"none" is the word to look for; copy each line of the listing where it occurs.

EXERCISE INPUT Start Marker

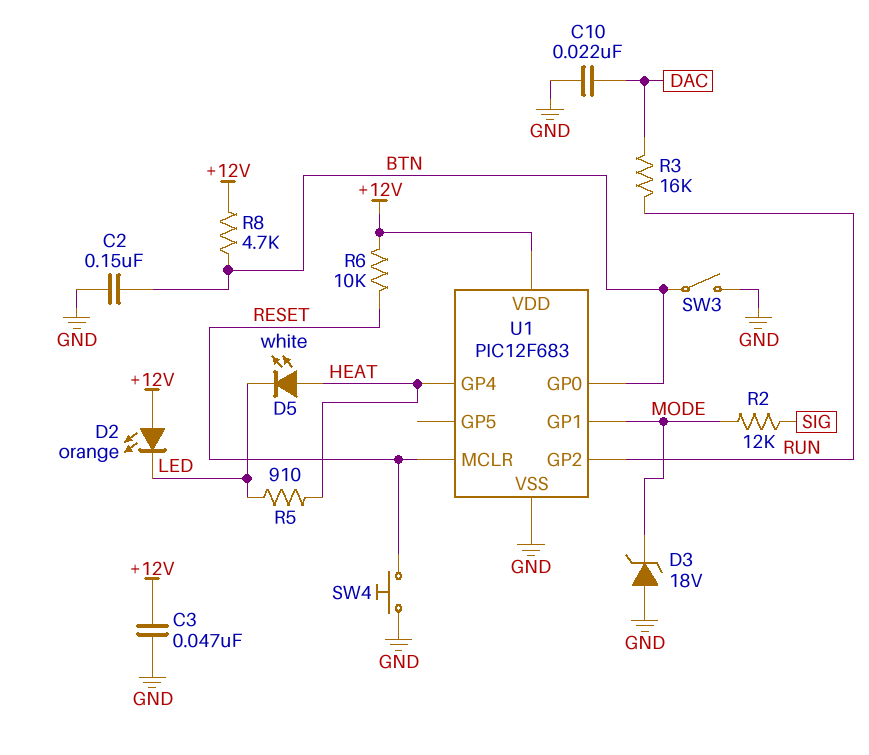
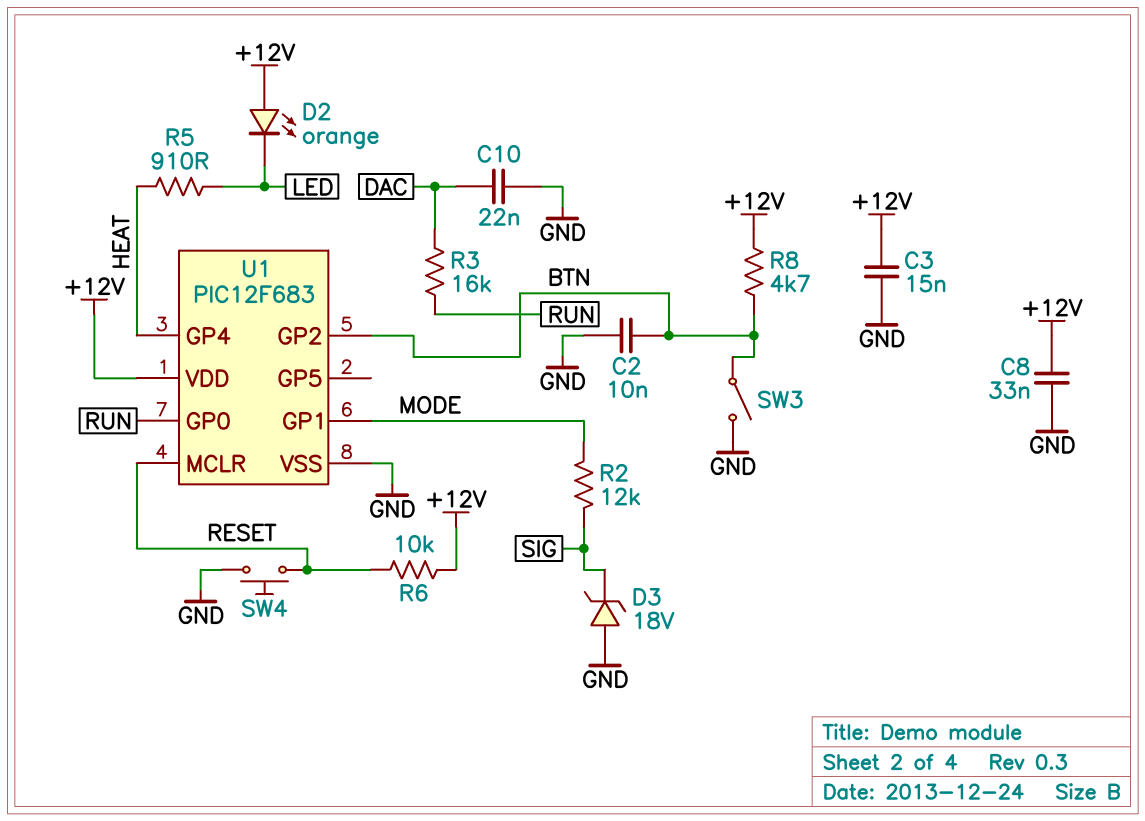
C2: 150nF (BTN, GND) -> 10nF (BTN, GND)
C3: 47nF (+12V, GND) -> 15nF (+12V, GND)
C8: none -> 33nF (+12V, GND)
D3: zener 18V (A GND, K MODE) -> zener 18V (A GND, K SIG)
D5: LED white (A HEAT, K LED) -> none
U1 pin GP0: BTN -> RUN
U1 pin GP2: RUN -> BTN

EXERCISE INPUT End Marker

[REPLY]:
C8: none -> 33nF (+12V, GND)
D5: LED white (A HEAT, K LED) -> none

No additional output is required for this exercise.